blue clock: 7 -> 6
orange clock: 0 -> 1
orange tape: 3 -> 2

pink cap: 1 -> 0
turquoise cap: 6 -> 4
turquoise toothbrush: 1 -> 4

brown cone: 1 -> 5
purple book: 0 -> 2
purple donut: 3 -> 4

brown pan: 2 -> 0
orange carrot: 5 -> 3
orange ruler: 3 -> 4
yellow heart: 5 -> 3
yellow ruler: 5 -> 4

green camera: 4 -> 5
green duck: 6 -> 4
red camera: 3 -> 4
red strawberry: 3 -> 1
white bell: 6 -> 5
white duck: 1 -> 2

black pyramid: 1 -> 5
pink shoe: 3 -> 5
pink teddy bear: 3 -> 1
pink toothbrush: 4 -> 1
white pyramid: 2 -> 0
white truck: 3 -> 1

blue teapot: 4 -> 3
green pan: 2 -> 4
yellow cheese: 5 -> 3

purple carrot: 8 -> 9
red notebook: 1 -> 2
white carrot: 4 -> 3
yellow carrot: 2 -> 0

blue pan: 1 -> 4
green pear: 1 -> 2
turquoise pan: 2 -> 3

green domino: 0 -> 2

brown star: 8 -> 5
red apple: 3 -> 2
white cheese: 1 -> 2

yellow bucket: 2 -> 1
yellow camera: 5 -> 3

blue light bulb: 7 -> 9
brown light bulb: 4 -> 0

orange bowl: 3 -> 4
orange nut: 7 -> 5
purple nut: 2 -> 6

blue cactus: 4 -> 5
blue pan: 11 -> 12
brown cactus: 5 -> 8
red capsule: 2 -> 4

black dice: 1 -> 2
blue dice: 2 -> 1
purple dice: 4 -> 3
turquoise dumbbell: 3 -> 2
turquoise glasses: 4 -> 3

※ ※ ※

■ **EXERCISE INSTRUCTIONS**:
A single figure is required: how many lines above contain the word "purple".

■ **RESPONSE AREA**:
5